■ Task prompt
Print out the data precisely as it appears here, with no pictures.

Start of Dataset content

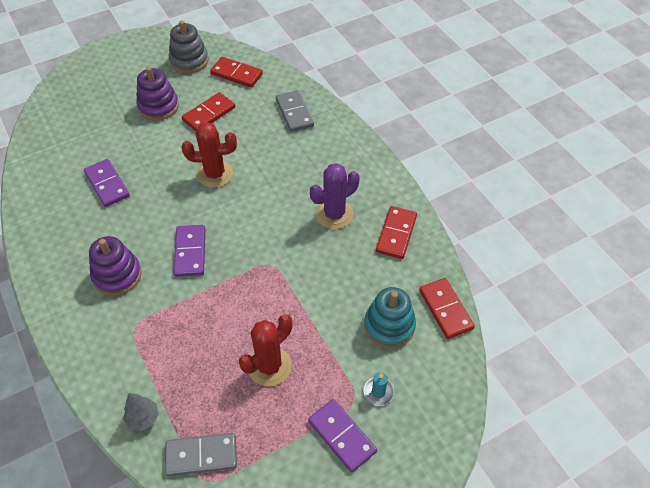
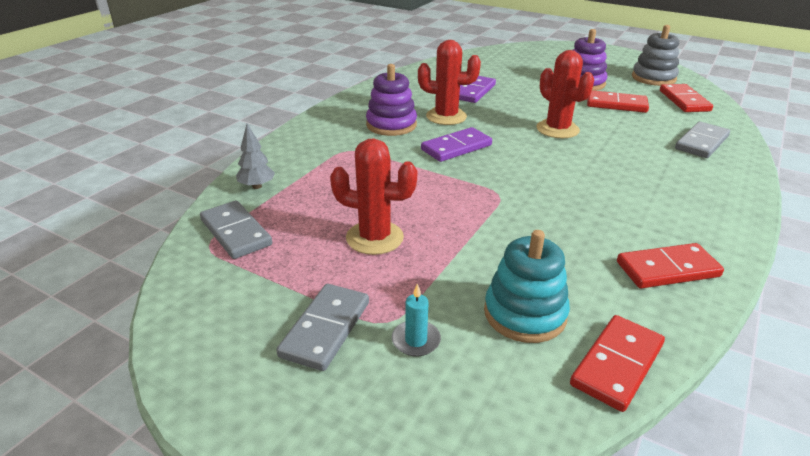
camera: 60 degrees right, 20 degrees down
(135, 229) = (446, 116): none -> red cactus
(334, 214) = (620, 212): purple cactus -> none
(342, 436) = (326, 329): purple domino -> grey domino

End of Dataset content

■ Reply to the task
camera: 60 degrees right, 20 degrees down
(135, 229) = (446, 116): none -> red cactus
(334, 214) = (620, 212): purple cactus -> none
(342, 436) = (326, 329): purple domino -> grey domino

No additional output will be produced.